* **MATERIAL PROVIDED**:
▼
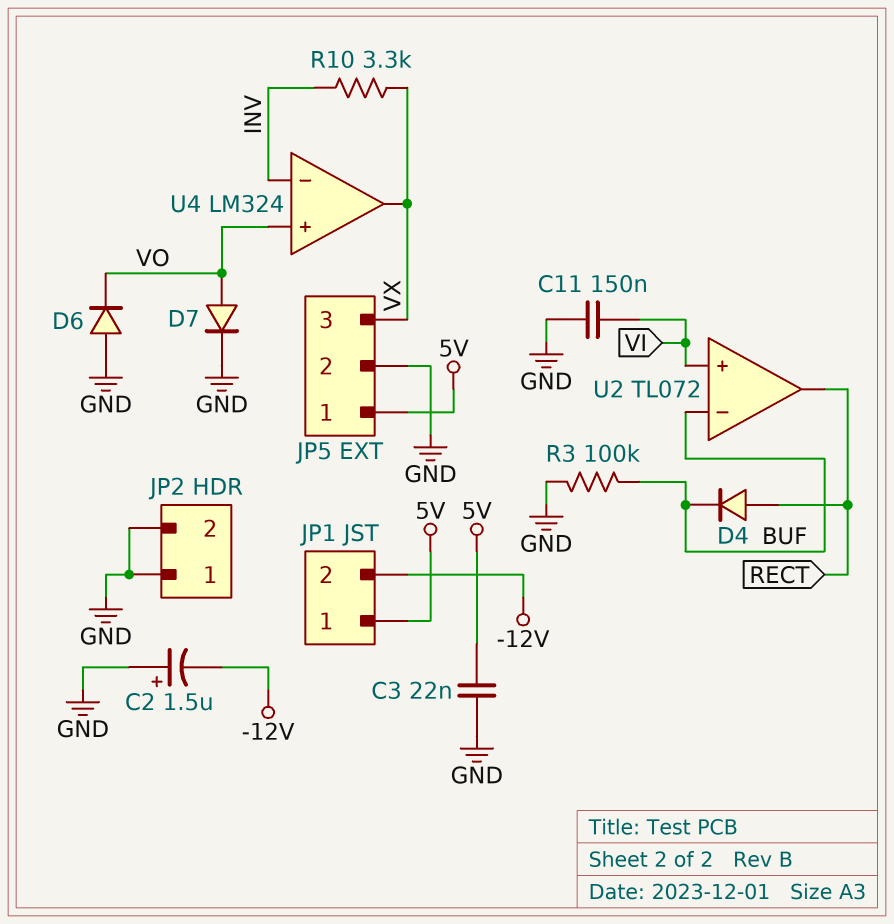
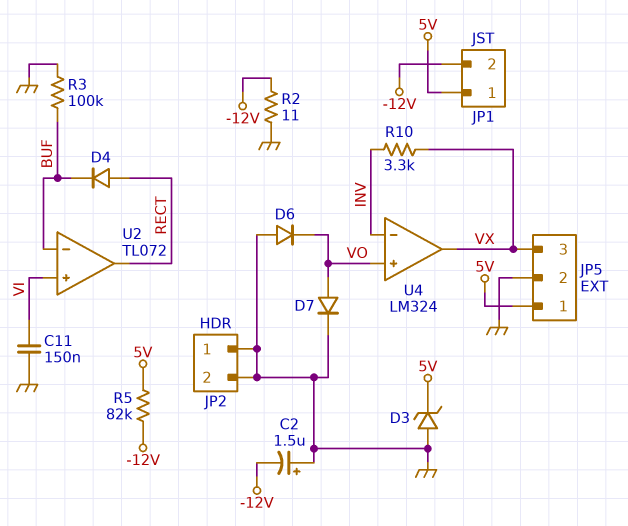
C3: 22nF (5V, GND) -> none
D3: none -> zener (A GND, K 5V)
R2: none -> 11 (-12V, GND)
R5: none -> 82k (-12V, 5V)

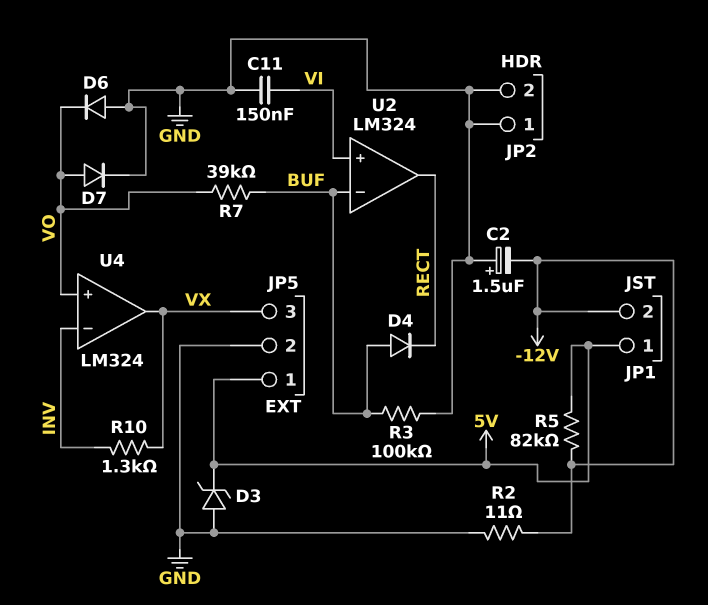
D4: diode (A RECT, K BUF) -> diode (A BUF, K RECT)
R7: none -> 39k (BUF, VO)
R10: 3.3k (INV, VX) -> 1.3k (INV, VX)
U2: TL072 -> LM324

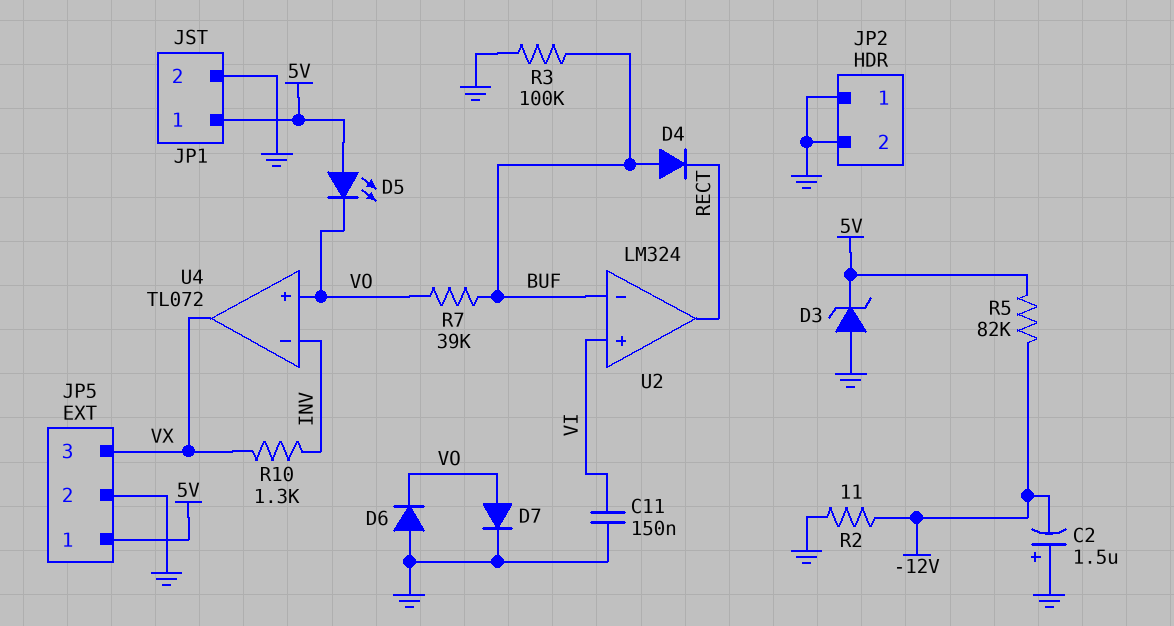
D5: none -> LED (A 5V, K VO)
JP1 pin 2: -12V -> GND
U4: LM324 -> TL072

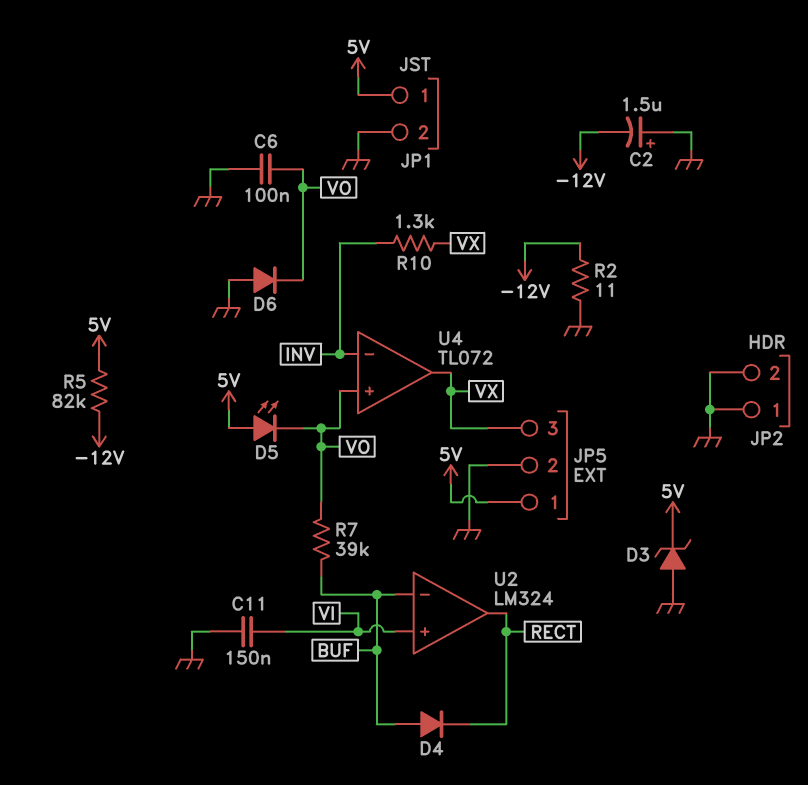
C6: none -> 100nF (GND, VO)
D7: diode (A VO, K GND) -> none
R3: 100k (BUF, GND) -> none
▲
* **EXERCISE DIRECTIONS**: Leave out every picture, and repeat word for word only the lines from the one holding "R5: none -> 82k (-12V, 5V)" through the end of the entries above, both ends included.

* **EXERCISE OUTPUT**:
R5: none -> 82k (-12V, 5V)

D4: diode (A RECT, K BUF) -> diode (A BUF, K RECT)
R7: none -> 39k (BUF, VO)
R10: 3.3k (INV, VX) -> 1.3k (INV, VX)
U2: TL072 -> LM324

D5: none -> LED (A 5V, K VO)
JP1 pin 2: -12V -> GND
U4: LM324 -> TL072

C6: none -> 100nF (GND, VO)
D7: diode (A VO, K GND) -> none
R3: 100k (BUF, GND) -> none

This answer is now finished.